• ACTION ITEM
Copy the data that follows exactly as it is, excluding all pictures.

• DATA LISTING
• • • • •

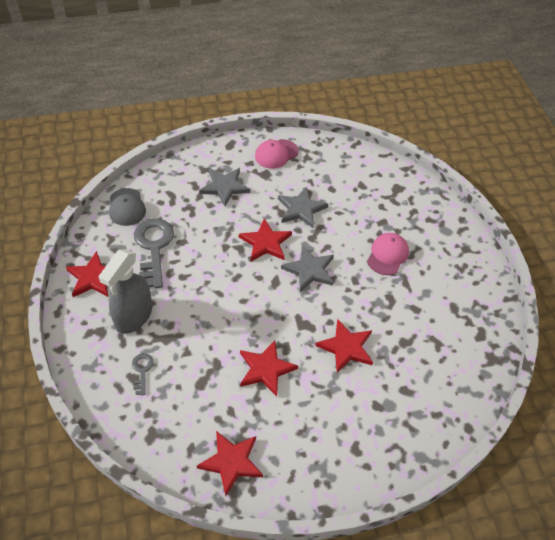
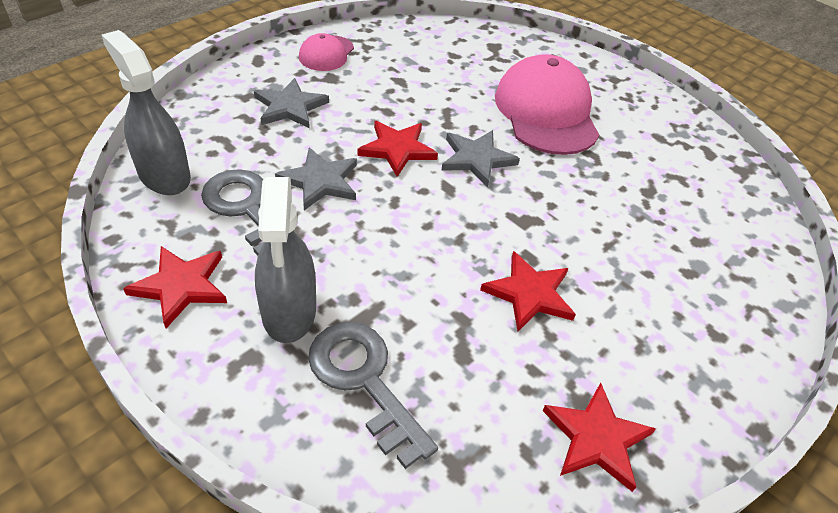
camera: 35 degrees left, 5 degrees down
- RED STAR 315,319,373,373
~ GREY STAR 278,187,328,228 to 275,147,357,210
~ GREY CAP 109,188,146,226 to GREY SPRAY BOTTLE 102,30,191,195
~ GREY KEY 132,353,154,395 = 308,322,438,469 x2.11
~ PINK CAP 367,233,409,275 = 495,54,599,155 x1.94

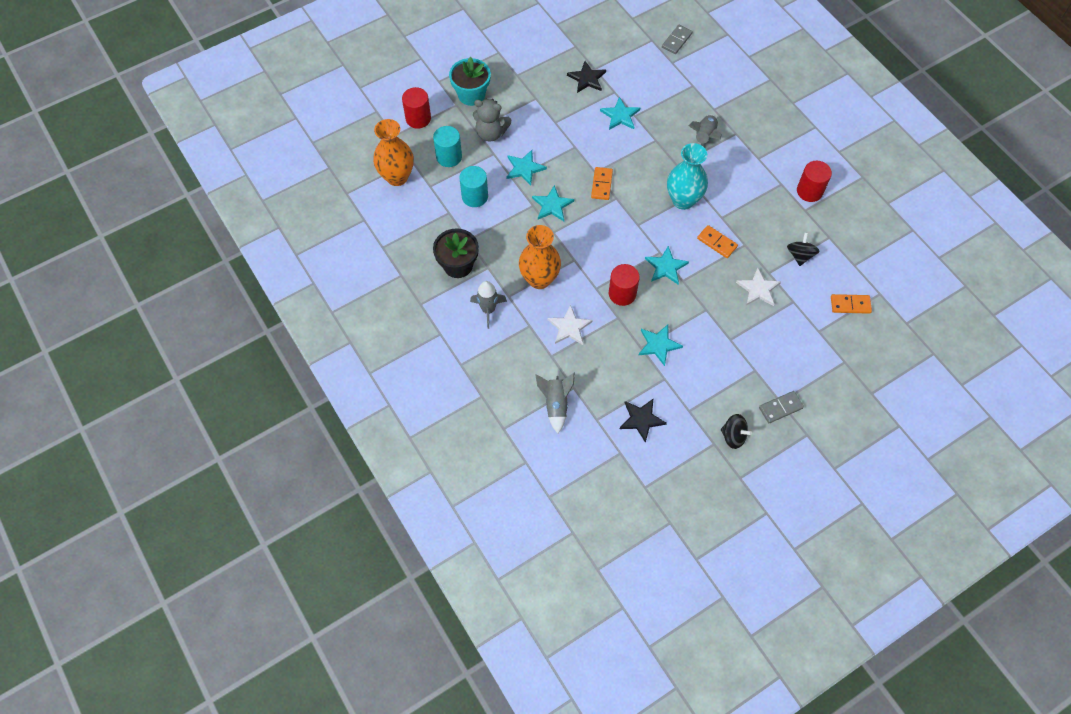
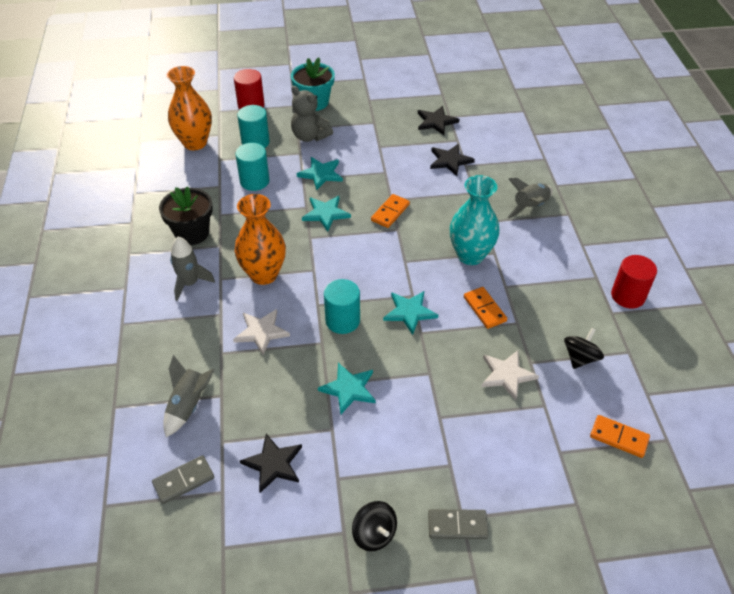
camera: 25 degrees right, 15 degrees down
~ GREY DOMINO 662,25,692,54 to 152,455,214,504
~ TURQUOISE STAR 600,97,640,130 to BLACK STAR 430,144,475,176
~ RED CYLINDER 609,264,640,306 to TURQUOISE CYLINDER 324,279,360,334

• • • • •

• YOUR SOLUTION
camera: 35 degrees left, 5 degrees down
- RED STAR 315,319,373,373
~ GREY STAR 278,187,328,228 to 275,147,357,210
~ GREY CAP 109,188,146,226 to GREY SPRAY BOTTLE 102,30,191,195
~ GREY KEY 132,353,154,395 = 308,322,438,469 x2.11
~ PINK CAP 367,233,409,275 = 495,54,599,155 x1.94

camera: 25 degrees right, 15 degrees down
~ GREY DOMINO 662,25,692,54 to 152,455,214,504
~ TURQUOISE STAR 600,97,640,130 to BLACK STAR 430,144,475,176
~ RED CYLINDER 609,264,640,306 to TURQUOISE CYLINDER 324,279,360,334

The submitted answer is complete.